■ **TASK ITEM**
Transcribe word for word the lines below from the line with "insert: green spray bottle 107 310 70 67" through the line with "recolor: orange carrot", ends included.

■ **PROVIDED MATERIAL**

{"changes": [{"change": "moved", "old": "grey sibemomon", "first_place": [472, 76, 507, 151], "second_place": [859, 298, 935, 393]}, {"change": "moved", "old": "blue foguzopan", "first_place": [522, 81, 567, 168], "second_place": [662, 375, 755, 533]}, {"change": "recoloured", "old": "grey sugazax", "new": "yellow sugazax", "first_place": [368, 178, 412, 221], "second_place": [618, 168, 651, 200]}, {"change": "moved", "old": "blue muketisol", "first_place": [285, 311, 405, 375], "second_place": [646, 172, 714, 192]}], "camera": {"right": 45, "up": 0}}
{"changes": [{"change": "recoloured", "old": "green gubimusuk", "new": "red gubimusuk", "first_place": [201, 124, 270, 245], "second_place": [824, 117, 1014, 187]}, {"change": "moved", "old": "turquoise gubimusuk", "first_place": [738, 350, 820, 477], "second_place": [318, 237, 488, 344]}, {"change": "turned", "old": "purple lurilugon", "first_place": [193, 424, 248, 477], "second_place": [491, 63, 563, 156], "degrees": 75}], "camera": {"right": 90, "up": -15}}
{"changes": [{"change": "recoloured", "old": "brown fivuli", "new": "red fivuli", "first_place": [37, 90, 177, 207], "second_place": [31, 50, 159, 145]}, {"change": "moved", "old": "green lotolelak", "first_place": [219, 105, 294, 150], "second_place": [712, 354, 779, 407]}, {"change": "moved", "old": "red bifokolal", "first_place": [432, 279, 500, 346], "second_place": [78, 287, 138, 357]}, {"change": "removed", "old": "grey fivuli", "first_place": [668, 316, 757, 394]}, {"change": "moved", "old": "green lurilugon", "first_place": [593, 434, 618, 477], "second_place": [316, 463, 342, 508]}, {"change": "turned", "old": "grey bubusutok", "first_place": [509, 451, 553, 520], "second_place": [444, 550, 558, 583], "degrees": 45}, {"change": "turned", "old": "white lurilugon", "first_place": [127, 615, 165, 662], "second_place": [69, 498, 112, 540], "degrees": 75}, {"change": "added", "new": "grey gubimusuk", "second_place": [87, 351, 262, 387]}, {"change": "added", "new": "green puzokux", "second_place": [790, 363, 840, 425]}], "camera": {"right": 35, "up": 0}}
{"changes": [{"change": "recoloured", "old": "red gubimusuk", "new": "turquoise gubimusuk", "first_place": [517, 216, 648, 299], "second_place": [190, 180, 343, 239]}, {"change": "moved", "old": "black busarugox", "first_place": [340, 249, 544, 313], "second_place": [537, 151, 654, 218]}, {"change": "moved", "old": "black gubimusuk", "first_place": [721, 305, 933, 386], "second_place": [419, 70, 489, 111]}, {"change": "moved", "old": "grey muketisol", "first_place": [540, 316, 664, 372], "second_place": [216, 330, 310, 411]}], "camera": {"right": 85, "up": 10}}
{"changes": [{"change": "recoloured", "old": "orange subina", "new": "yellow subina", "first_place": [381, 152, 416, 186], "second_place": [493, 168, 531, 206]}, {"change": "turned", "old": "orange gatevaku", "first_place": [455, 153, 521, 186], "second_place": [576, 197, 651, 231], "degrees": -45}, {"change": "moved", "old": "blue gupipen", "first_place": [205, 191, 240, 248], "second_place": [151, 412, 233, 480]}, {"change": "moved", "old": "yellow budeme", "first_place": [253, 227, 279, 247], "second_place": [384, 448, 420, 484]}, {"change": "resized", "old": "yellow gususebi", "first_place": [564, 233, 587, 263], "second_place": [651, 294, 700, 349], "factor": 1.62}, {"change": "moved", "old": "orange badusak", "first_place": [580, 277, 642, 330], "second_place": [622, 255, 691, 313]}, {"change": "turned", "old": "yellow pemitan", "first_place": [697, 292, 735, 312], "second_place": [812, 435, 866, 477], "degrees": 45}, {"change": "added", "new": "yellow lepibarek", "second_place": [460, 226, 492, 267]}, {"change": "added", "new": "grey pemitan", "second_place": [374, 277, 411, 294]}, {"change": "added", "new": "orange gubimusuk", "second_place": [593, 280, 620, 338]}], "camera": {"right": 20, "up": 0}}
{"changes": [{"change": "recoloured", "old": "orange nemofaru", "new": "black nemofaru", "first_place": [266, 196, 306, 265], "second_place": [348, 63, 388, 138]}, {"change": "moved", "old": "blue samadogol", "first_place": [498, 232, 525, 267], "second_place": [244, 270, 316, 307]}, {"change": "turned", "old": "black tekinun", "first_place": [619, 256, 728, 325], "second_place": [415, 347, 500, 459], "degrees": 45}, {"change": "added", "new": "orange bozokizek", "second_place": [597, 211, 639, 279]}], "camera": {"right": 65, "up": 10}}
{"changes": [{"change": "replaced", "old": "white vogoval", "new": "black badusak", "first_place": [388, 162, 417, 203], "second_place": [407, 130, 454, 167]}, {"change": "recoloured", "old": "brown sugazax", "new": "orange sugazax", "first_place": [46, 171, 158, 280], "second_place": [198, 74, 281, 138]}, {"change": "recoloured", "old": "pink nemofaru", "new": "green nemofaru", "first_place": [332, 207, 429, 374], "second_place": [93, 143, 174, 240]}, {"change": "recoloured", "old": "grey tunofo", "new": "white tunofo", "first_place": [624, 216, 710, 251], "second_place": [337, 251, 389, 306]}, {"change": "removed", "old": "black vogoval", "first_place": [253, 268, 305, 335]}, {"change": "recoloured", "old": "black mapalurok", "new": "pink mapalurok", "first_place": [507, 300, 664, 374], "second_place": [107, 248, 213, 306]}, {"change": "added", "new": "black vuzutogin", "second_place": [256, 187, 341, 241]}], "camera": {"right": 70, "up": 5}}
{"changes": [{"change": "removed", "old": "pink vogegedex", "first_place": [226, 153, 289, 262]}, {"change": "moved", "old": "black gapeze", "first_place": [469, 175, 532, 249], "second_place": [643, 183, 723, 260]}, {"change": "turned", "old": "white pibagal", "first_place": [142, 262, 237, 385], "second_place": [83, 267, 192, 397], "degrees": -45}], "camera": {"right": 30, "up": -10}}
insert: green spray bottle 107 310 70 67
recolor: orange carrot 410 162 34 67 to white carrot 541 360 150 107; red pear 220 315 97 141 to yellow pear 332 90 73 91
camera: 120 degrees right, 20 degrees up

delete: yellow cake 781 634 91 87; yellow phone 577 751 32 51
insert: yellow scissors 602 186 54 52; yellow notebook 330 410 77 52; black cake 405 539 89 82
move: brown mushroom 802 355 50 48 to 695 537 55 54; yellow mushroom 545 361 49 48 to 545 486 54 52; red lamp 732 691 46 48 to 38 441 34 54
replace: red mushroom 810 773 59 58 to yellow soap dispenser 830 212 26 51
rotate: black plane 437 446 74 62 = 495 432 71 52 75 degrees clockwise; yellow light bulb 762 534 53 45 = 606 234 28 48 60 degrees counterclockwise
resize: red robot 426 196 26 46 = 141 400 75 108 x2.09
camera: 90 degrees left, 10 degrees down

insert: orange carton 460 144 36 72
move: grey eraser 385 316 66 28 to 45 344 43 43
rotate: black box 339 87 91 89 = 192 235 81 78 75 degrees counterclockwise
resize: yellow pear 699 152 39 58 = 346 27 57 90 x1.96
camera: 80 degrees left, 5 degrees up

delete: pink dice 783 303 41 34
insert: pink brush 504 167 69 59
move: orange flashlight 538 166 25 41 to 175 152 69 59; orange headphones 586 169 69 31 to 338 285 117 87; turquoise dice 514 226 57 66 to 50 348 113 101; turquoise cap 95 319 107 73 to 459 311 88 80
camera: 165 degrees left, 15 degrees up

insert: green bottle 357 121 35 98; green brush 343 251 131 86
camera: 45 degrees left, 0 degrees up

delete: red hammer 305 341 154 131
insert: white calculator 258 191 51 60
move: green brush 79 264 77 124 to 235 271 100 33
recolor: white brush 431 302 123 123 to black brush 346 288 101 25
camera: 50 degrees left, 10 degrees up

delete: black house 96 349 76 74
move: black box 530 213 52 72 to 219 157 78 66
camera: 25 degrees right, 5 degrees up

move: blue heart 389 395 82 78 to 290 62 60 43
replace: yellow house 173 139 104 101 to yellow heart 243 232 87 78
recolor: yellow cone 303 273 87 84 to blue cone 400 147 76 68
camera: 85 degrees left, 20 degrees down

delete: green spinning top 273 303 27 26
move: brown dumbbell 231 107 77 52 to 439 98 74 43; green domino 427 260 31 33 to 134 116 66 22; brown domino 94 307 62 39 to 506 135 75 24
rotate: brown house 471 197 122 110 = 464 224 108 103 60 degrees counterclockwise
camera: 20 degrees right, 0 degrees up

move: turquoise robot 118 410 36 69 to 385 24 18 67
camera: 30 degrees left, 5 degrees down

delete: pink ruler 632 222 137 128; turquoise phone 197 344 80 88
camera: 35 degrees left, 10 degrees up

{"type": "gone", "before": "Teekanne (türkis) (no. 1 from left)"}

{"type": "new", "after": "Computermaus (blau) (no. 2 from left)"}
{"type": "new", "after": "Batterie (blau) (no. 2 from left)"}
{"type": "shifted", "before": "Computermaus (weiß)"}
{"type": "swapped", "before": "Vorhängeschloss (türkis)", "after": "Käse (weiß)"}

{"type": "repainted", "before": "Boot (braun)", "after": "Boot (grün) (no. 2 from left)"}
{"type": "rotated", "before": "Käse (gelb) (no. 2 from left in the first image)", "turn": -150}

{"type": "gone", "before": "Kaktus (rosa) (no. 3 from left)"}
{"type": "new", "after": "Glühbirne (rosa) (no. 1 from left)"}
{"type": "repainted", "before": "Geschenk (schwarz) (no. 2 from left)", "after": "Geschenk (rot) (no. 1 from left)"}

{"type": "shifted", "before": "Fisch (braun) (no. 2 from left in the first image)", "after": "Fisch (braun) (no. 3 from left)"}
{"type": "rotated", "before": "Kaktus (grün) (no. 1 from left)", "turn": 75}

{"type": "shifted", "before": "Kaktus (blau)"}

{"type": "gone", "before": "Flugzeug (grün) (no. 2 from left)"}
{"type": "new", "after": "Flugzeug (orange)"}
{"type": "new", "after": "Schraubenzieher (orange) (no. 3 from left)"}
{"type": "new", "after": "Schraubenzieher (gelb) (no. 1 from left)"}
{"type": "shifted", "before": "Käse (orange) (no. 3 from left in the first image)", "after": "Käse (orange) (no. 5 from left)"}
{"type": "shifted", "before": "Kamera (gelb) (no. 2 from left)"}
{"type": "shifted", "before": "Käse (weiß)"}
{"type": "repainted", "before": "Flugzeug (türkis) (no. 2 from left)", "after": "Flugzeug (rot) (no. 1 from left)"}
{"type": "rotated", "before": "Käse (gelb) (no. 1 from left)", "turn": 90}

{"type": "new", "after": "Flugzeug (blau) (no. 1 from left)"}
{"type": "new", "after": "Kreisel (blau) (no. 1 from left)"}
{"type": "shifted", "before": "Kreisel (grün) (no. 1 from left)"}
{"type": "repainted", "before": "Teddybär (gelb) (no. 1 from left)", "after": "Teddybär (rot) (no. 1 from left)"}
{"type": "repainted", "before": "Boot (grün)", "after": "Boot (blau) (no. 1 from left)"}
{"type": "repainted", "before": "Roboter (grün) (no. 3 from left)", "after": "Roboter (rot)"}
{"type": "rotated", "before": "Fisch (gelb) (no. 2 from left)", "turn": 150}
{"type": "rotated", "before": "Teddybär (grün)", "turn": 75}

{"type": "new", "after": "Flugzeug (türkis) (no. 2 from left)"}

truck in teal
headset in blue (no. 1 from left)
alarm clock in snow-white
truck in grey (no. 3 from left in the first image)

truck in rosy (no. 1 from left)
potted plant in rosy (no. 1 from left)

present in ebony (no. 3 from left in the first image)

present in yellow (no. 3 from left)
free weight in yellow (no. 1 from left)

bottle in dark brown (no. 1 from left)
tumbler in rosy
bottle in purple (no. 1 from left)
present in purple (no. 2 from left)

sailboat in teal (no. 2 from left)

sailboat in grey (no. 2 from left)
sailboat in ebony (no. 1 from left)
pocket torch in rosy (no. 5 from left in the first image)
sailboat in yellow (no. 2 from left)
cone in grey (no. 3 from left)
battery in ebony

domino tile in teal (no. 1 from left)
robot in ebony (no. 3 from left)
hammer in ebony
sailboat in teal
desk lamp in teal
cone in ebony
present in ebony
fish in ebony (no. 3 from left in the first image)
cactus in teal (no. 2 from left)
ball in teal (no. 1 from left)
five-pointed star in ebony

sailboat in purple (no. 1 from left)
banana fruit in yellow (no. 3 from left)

■ **EXERCISE RESPONSE**
insert: green spray bottle 107 310 70 67
recolor: orange carrot 410 162 34 67 to white carrot 541 360 150 107; red pear 220 315 97 141 to yellow pear 332 90 73 91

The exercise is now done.